▶ [Dataset content]
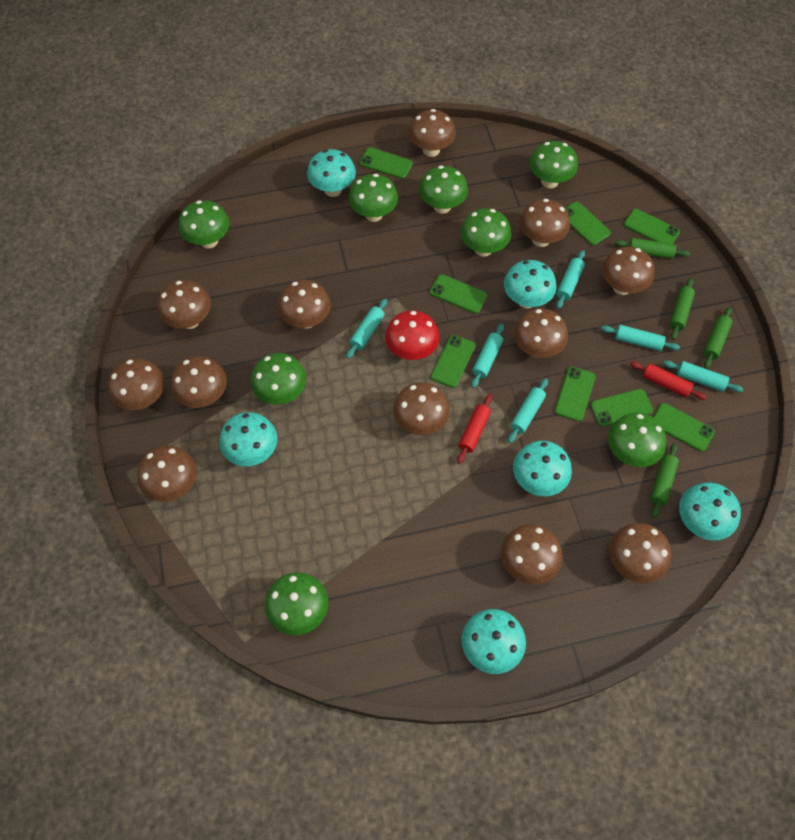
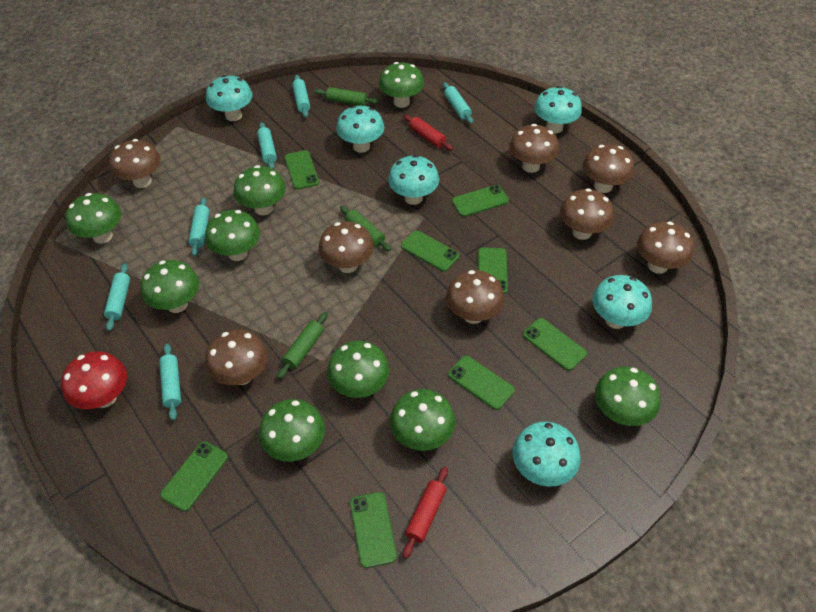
brown mushroom: 12 -> 8
green mushroom: 8 -> 9
green rolling pin: 4 -> 3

▶ [Task directions] Repeat the data exactly. Pictures should not appear.

▶ [Result of the task]
brown mushroom: 12 -> 8
green mushroom: 8 -> 9
green rolling pin: 4 -> 3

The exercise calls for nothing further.